■ What you should do ■
Lines from the beginning of the data through the line containing "R1: 2.7k (5V, DIS) -> 10k (5V, DIS)" are to be copied exactly, with no other line included.
------ Given data ------
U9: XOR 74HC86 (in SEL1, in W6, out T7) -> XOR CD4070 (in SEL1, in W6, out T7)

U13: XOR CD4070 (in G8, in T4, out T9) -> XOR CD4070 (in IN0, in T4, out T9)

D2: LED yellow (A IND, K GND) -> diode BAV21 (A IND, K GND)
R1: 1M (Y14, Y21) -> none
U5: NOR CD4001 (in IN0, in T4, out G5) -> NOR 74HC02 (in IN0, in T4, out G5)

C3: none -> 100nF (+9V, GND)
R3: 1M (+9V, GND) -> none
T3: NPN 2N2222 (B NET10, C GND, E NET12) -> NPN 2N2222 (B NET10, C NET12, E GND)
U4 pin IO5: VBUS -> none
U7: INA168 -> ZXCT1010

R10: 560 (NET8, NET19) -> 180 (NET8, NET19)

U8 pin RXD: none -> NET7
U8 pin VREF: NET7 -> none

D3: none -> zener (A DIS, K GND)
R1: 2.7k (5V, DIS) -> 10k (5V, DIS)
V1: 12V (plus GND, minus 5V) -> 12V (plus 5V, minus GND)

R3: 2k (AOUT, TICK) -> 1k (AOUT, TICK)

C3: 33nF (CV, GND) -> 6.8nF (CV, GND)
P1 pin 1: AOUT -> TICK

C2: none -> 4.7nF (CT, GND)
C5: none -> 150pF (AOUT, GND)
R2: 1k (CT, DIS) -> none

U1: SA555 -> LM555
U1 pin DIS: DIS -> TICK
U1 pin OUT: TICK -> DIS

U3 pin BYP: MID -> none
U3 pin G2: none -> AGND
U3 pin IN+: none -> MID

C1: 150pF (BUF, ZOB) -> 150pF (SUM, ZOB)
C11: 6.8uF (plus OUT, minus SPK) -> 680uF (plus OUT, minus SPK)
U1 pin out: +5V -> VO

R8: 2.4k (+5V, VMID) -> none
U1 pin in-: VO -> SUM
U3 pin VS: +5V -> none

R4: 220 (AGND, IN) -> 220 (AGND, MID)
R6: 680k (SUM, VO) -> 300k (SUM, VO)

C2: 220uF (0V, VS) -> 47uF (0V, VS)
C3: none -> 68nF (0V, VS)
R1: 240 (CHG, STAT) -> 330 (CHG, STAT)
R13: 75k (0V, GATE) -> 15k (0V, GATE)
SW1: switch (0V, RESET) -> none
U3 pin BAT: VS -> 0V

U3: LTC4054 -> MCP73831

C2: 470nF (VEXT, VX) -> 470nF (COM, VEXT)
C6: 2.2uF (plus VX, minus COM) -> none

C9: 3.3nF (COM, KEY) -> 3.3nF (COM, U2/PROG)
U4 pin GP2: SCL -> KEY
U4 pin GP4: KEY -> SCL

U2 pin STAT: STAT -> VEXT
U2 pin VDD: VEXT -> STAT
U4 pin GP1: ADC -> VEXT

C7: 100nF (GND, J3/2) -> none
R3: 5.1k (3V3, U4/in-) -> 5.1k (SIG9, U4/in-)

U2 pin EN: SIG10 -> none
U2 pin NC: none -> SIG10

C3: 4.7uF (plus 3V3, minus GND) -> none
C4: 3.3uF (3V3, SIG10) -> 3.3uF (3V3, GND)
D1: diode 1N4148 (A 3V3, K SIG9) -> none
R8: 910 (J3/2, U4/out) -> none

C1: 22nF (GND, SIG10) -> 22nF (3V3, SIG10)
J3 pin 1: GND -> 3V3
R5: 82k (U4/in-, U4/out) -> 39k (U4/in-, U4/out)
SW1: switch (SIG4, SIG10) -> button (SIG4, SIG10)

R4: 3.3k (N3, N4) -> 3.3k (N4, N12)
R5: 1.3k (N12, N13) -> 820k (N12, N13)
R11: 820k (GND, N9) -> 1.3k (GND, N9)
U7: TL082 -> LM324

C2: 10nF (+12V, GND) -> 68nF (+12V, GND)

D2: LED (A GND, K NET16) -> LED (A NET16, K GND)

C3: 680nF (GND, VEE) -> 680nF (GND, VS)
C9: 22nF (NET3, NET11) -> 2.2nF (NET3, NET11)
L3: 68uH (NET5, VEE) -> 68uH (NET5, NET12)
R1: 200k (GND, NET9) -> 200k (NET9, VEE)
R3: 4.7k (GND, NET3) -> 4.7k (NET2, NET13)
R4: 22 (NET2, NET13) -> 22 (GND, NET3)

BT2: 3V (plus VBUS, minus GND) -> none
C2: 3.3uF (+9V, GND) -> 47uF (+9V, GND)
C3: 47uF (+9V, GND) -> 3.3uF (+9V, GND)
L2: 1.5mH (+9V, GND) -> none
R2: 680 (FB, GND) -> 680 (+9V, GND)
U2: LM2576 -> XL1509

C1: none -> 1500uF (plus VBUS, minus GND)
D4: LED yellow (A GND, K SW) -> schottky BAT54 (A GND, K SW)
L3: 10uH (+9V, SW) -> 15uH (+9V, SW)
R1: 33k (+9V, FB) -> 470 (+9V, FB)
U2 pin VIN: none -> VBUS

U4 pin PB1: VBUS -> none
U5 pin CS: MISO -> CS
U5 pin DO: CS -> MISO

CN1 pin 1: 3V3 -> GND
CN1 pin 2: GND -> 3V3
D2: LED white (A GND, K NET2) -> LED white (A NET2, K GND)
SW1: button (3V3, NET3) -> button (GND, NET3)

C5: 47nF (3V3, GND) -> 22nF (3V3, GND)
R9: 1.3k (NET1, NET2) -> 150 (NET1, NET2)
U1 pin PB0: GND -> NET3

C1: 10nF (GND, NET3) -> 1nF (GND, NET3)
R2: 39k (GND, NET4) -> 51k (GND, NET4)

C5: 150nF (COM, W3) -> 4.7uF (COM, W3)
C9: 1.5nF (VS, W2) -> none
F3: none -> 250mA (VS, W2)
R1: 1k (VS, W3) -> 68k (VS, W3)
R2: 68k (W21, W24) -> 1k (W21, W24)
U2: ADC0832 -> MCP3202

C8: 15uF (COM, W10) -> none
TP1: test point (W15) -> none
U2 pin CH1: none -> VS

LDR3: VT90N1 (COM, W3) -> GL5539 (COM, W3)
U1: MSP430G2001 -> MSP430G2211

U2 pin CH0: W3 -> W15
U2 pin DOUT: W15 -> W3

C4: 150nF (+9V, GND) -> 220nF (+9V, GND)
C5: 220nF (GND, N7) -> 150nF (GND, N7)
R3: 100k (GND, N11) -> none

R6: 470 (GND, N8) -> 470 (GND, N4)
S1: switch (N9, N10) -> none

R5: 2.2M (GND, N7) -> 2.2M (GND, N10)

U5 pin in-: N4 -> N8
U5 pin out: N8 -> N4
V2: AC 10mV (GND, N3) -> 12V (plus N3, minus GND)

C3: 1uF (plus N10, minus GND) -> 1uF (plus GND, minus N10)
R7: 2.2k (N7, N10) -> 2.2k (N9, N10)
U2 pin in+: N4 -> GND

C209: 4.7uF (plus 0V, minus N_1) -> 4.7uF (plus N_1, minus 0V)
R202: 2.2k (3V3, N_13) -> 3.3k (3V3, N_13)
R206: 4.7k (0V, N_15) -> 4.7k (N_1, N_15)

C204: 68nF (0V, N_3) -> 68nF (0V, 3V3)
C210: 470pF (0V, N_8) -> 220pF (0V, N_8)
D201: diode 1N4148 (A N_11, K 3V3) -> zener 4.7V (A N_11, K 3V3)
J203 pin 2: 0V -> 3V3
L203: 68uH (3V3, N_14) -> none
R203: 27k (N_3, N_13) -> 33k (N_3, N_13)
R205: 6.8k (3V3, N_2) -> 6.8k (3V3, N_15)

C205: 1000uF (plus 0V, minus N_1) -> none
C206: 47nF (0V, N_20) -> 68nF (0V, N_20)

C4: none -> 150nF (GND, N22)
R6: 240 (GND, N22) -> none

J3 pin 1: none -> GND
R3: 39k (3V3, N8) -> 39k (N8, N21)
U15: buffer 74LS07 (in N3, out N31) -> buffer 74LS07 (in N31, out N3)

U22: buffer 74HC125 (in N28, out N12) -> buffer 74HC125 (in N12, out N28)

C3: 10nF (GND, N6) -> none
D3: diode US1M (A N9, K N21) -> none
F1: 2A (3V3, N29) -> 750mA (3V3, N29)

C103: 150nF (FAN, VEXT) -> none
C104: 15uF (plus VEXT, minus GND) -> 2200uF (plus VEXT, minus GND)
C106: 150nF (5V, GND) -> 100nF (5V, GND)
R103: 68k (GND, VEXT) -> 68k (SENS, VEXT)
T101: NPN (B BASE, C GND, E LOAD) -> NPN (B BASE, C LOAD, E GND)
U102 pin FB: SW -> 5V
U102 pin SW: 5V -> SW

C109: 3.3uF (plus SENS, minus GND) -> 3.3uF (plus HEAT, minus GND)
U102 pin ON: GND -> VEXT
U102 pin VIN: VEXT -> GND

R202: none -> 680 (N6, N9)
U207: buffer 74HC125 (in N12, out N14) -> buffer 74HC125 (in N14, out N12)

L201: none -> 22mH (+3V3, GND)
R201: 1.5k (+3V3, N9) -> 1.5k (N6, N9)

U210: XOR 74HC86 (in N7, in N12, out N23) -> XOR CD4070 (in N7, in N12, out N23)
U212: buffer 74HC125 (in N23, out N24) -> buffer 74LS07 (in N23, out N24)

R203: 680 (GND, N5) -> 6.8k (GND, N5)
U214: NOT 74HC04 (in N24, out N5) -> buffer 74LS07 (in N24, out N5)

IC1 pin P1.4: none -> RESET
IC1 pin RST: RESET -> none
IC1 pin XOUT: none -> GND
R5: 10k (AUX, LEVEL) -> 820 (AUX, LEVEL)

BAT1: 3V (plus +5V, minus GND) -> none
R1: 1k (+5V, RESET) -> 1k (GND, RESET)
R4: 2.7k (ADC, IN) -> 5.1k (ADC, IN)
------
■ Exercise output ■
U9: XOR 74HC86 (in SEL1, in W6, out T7) -> XOR CD4070 (in SEL1, in W6, out T7)

U13: XOR CD4070 (in G8, in T4, out T9) -> XOR CD4070 (in IN0, in T4, out T9)

D2: LED yellow (A IND, K GND) -> diode BAV21 (A IND, K GND)
R1: 1M (Y14, Y21) -> none
U5: NOR CD4001 (in IN0, in T4, out G5) -> NOR 74HC02 (in IN0, in T4, out G5)

C3: none -> 100nF (+9V, GND)
R3: 1M (+9V, GND) -> none
T3: NPN 2N2222 (B NET10, C GND, E NET12) -> NPN 2N2222 (B NET10, C NET12, E GND)
U4 pin IO5: VBUS -> none
U7: INA168 -> ZXCT1010

R10: 560 (NET8, NET19) -> 180 (NET8, NET19)

U8 pin RXD: none -> NET7
U8 pin VREF: NET7 -> none

D3: none -> zener (A DIS, K GND)
R1: 2.7k (5V, DIS) -> 10k (5V, DIS)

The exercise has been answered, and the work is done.